Only the lines from the one with "D3: none -> zener (A PULSE, K VCC)" to the end of the data, both ends included, should be output, exactly as they stand and without pictures.

→ **Dataset records**
▬▬▬▬▬▬

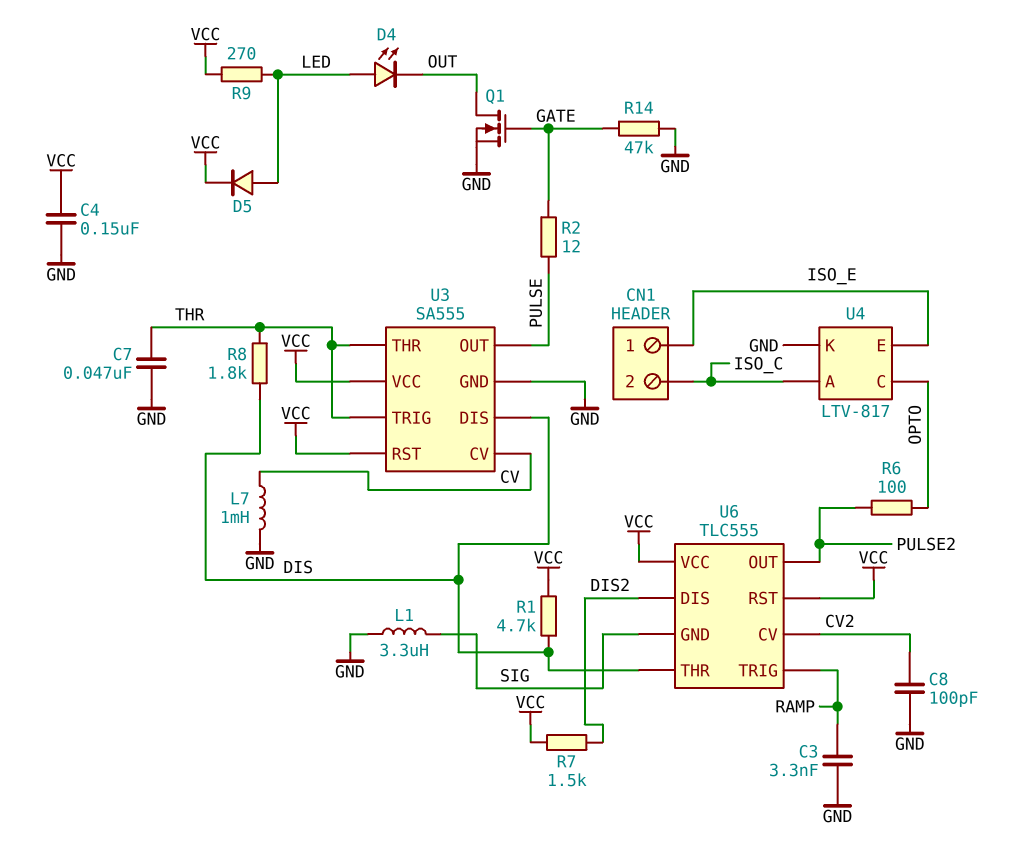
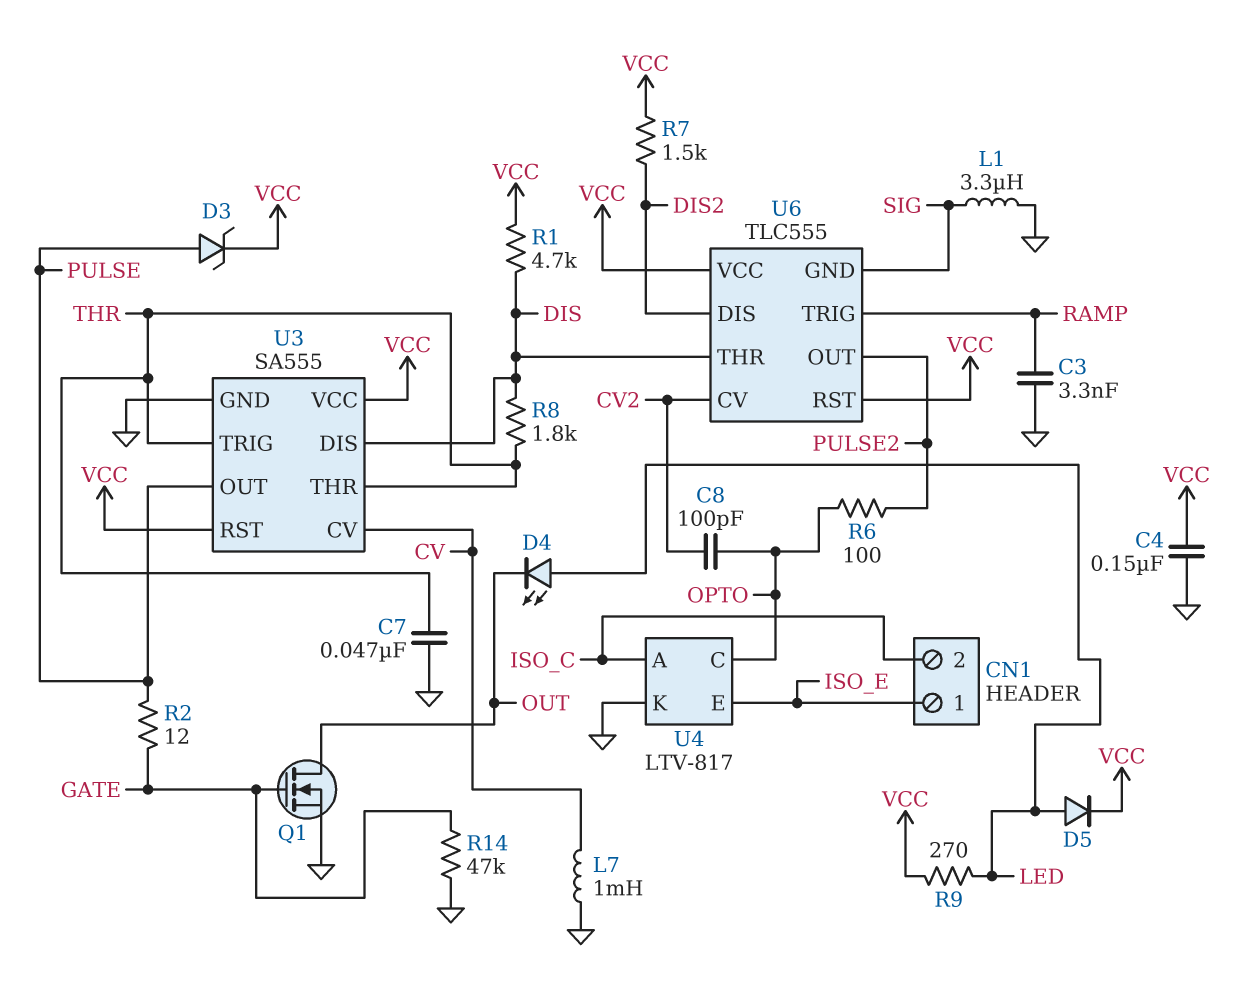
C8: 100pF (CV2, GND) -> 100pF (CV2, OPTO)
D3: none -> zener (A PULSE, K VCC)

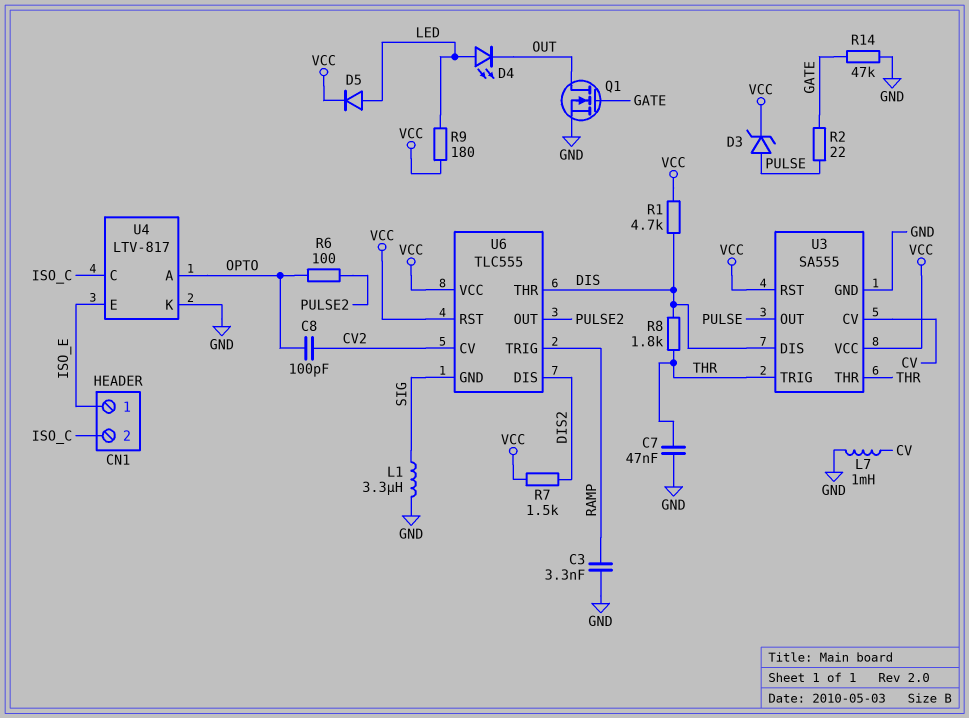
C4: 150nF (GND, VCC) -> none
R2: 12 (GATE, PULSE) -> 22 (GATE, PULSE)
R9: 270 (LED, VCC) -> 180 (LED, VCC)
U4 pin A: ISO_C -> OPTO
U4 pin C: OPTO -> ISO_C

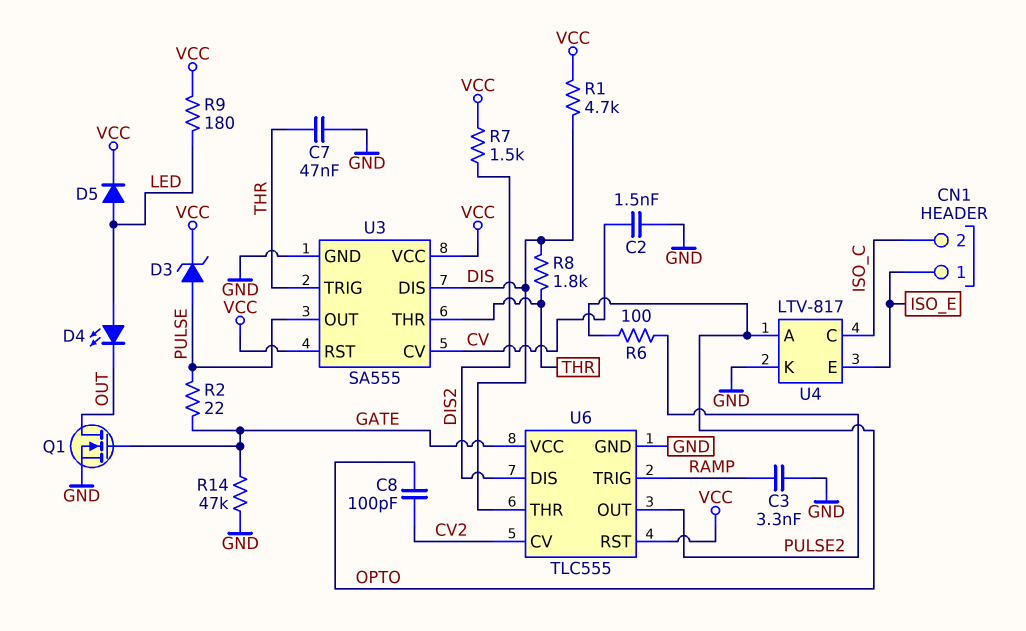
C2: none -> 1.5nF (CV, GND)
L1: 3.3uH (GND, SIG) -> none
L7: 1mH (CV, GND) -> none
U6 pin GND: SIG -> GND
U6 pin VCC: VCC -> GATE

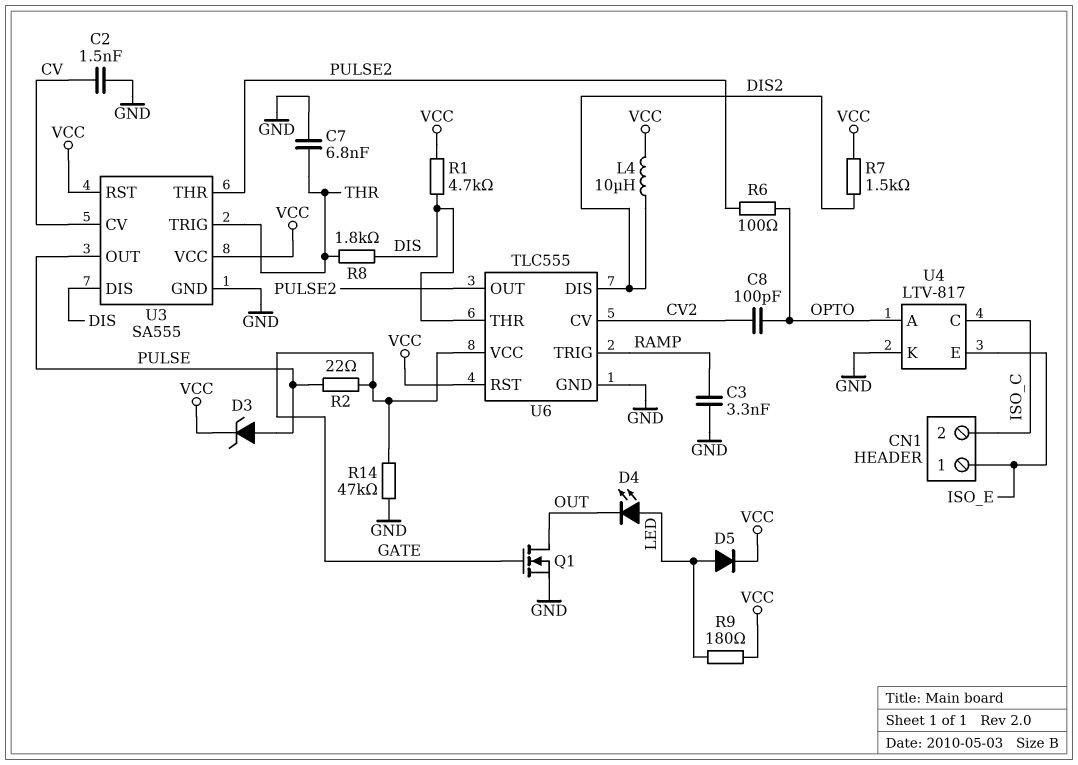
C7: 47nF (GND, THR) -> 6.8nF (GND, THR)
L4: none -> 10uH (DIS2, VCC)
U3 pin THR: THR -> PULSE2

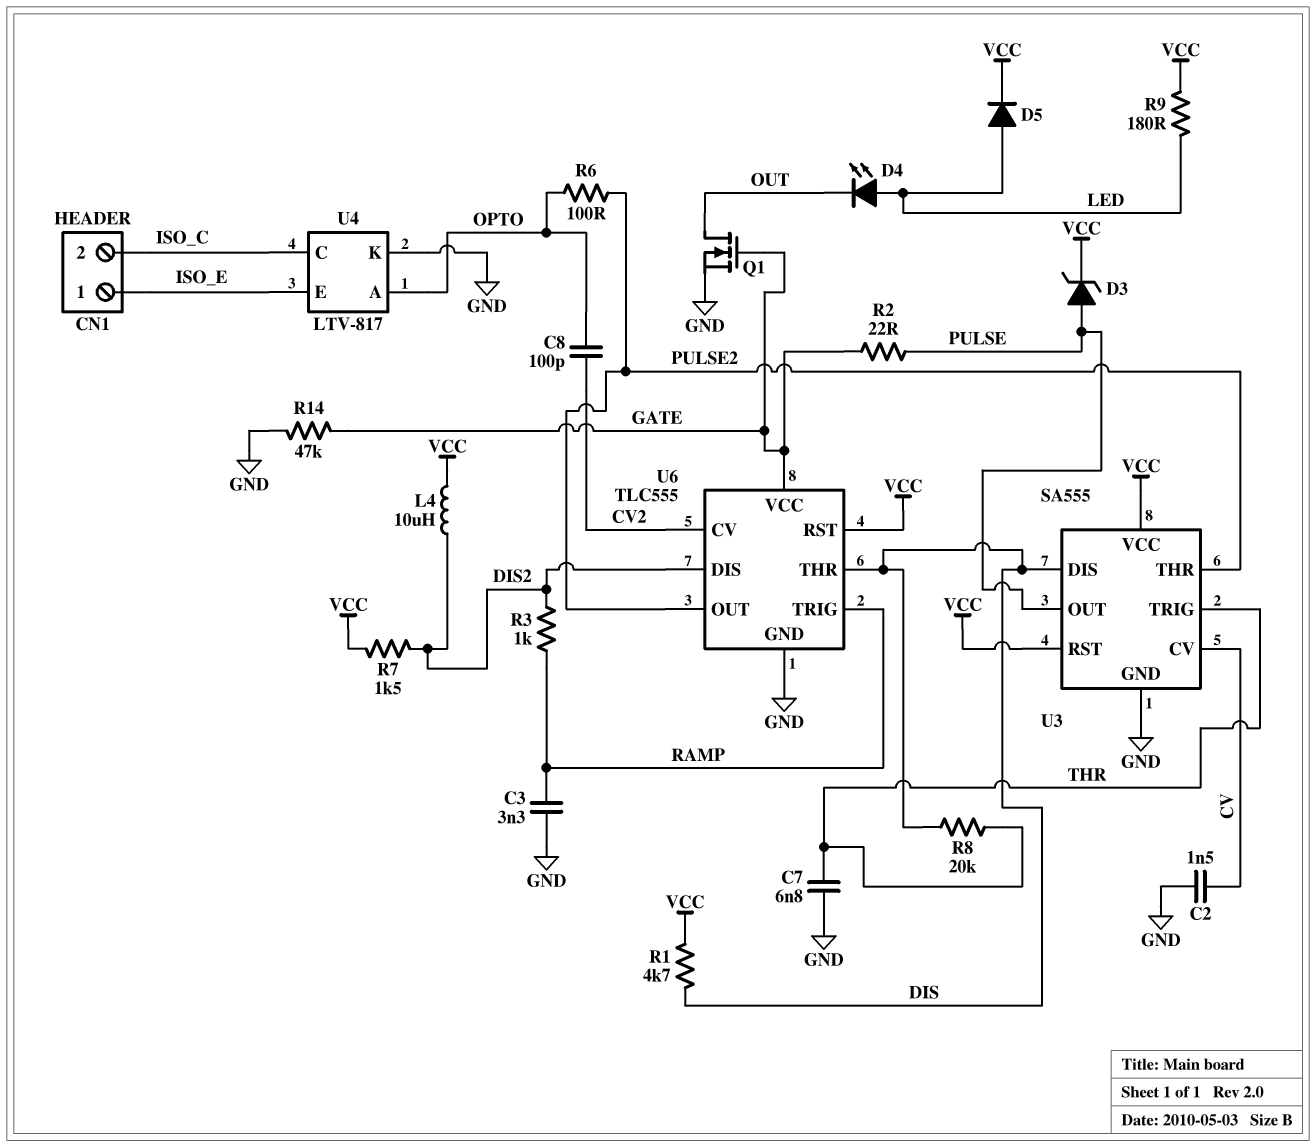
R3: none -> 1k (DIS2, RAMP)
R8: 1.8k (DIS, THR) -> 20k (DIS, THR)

▬▬▬▬▬▬

→ **Written response**
D3: none -> zener (A PULSE, K VCC)

C4: 150nF (GND, VCC) -> none
R2: 12 (GATE, PULSE) -> 22 (GATE, PULSE)
R9: 270 (LED, VCC) -> 180 (LED, VCC)
U4 pin A: ISO_C -> OPTO
U4 pin C: OPTO -> ISO_C

C2: none -> 1.5nF (CV, GND)
L1: 3.3uH (GND, SIG) -> none
L7: 1mH (CV, GND) -> none
U6 pin GND: SIG -> GND
U6 pin VCC: VCC -> GATE

C7: 47nF (GND, THR) -> 6.8nF (GND, THR)
L4: none -> 10uH (DIS2, VCC)
U3 pin THR: THR -> PULSE2

R3: none -> 1k (DIS2, RAMP)
R8: 1.8k (DIS, THR) -> 20k (DIS, THR)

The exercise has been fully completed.